◆ What needs to be done: Switch each "metallic silver bench" in the listing below to "gray steel bench" and keep every other word unchanged. Leave the pictures out of your copy.

◆ Input for this task:

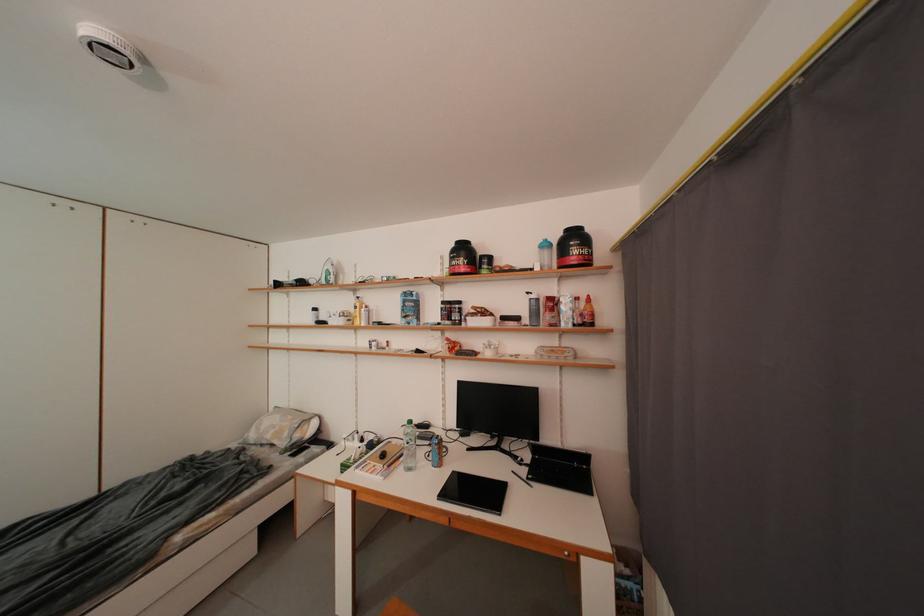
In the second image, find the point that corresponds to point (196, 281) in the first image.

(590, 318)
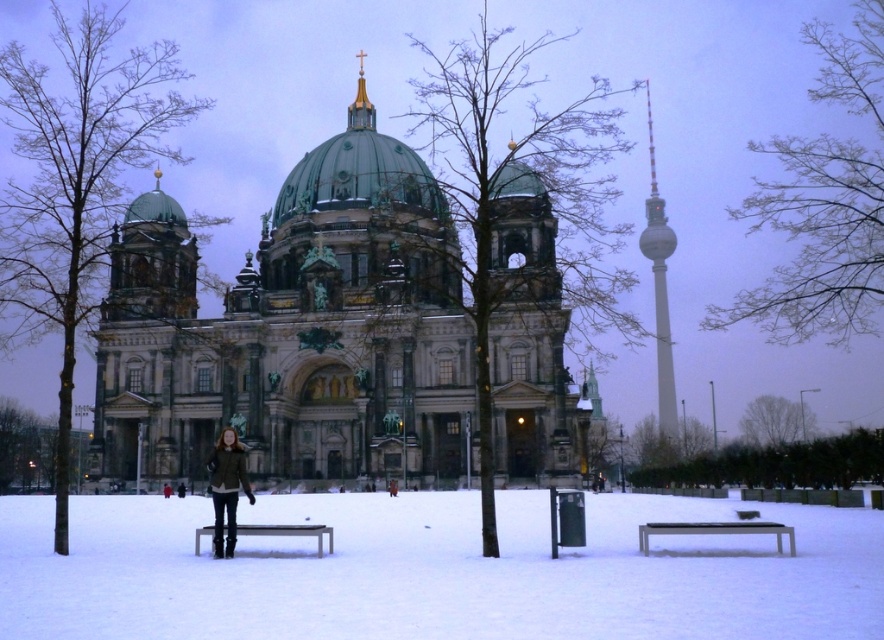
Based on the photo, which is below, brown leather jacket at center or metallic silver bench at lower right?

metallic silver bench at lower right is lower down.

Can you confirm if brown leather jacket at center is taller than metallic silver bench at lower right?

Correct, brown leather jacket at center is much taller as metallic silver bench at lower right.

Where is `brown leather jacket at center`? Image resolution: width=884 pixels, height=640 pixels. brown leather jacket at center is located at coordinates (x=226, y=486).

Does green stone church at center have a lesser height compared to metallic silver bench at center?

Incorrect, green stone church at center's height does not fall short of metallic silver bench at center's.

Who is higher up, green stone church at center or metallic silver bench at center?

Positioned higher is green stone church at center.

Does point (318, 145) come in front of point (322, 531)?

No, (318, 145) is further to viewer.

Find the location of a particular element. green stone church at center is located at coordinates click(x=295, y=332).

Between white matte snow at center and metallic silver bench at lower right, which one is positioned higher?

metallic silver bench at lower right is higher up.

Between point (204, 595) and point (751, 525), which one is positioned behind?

◆ Problem solution:
In the second image, find the point that corresponds to point (196, 281) in the first image.

(590, 318)
Based on the photo, which is below, brown leather jacket at center or gray steel bench at lower right?

gray steel bench at lower right is lower down.

Can you confirm if brown leather jacket at center is taller than gray steel bench at lower right?

Correct, brown leather jacket at center is much taller as gray steel bench at lower right.

Where is `brown leather jacket at center`? Image resolution: width=884 pixels, height=640 pixels. brown leather jacket at center is located at coordinates (x=226, y=486).

Does green stone church at center have a lesser height compared to gray steel bench at center?

Incorrect, green stone church at center's height does not fall short of gray steel bench at center's.

Who is higher up, green stone church at center or gray steel bench at center?

Positioned higher is green stone church at center.

Does point (318, 145) come in front of point (322, 531)?

No, (318, 145) is further to viewer.

Find the location of a particular element. green stone church at center is located at coordinates click(x=295, y=332).

Between white matte snow at center and gray steel bench at lower right, which one is positioned higher?

gray steel bench at lower right is higher up.

Between point (204, 595) and point (751, 525), which one is positioned behind?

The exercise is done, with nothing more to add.